◆ **WORK REQUEST**: Given the entries below, would you transcribe exactly the lines starting at the one with "gray rectangle: (267, 411)" and ending at the one with "pink arrow: (110, 141)", both kept, pictures omitted, nothing extra?

◆ **SOURCE MATERIAL**:
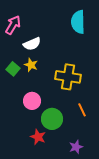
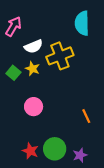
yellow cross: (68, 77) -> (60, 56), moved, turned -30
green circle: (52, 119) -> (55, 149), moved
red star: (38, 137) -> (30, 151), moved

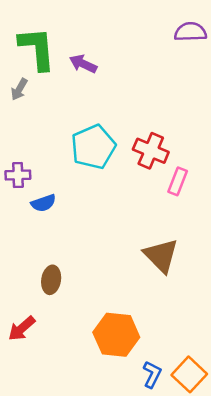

---

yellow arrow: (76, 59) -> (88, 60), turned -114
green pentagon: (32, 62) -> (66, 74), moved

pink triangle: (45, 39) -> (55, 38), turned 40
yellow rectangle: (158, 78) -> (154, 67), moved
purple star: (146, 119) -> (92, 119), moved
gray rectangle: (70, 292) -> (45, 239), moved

--

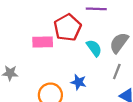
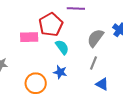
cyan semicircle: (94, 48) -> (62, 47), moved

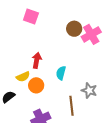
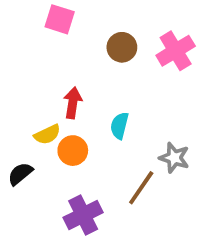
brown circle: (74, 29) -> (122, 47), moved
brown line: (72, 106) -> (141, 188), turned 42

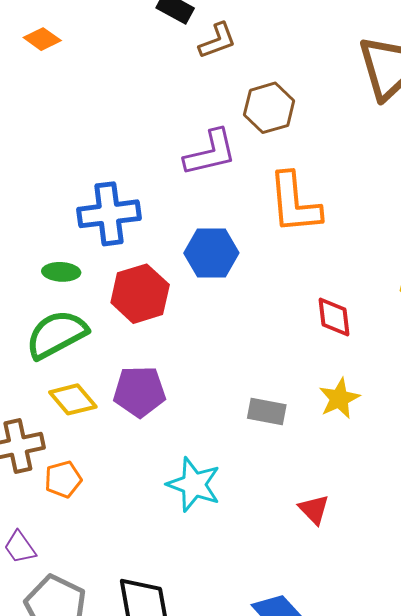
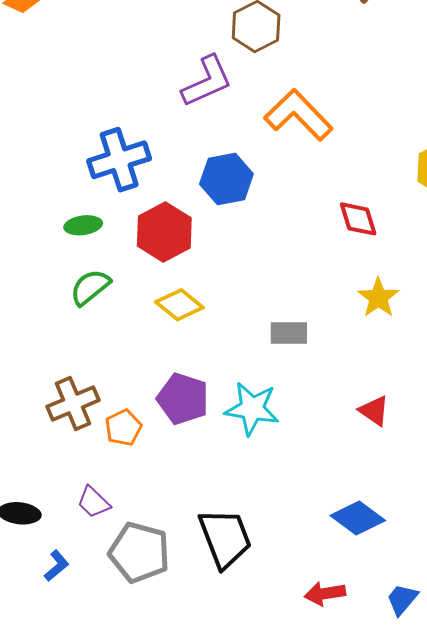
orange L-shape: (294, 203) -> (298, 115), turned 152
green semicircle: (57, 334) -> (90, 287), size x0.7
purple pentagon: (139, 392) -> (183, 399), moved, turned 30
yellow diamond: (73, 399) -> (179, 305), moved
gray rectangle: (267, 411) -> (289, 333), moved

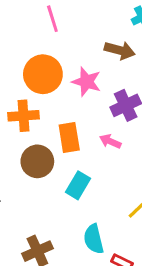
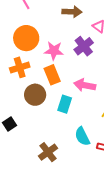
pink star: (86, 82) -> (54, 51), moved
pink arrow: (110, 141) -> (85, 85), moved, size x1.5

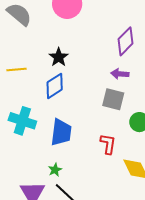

◆ **ANSWER BELOW**:
gray rectangle: (267, 411) -> (289, 333), moved

pink star: (86, 82) -> (54, 51), moved
pink arrow: (110, 141) -> (85, 85), moved, size x1.5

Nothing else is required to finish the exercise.